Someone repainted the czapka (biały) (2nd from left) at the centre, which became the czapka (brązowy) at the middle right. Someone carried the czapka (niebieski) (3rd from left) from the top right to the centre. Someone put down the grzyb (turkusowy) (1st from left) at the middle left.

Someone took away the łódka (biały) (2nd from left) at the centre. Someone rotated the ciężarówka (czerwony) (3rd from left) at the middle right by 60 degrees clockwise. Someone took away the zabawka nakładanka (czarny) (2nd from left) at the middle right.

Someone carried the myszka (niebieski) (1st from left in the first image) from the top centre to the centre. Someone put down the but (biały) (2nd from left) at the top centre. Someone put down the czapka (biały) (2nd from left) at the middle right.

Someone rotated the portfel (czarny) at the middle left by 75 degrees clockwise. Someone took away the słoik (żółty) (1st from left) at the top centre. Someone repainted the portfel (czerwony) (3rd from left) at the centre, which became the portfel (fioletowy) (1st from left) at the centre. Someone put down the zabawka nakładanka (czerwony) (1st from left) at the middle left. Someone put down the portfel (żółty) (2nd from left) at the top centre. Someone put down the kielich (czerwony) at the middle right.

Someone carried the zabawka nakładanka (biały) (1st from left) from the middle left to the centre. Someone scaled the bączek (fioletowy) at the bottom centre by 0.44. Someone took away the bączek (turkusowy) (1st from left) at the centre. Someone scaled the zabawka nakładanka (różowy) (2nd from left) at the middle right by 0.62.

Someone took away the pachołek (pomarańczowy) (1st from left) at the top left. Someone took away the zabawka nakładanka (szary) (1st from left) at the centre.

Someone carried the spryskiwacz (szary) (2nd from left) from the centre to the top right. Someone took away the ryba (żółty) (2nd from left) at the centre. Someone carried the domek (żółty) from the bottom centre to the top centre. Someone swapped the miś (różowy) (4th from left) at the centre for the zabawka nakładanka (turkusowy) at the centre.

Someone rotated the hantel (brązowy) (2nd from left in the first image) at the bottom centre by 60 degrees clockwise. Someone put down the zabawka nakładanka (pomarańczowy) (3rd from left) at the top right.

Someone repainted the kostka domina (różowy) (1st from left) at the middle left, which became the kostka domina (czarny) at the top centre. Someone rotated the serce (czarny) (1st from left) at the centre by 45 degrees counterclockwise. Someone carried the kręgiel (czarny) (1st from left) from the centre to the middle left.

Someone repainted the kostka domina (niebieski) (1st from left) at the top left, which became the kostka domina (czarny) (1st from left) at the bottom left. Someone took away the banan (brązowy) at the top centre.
⁂
■ **HOW TO COMPLETE THIS TASK**:
Using the material above, copy every line in which the string "domina" occurs.

■ **ANSWER AREA**:
Someone repainted the kostka domina (różowy) (1st from left) at the middle left, which became the kostka domina (czarny) at the top centre. Someone rotated the serce (czarny) (1st from left) at the centre by 45 degrees counterclockwise. Someone carried the kręgiel (czarny) (1st from left) from the centre to the middle left.
Someone repainted the kostka domina (niebieski) (1st from left) at the top left, which became the kostka domina (czarny) (1st from left) at the bottom left. Someone took away the banan (brązowy) at the top centre.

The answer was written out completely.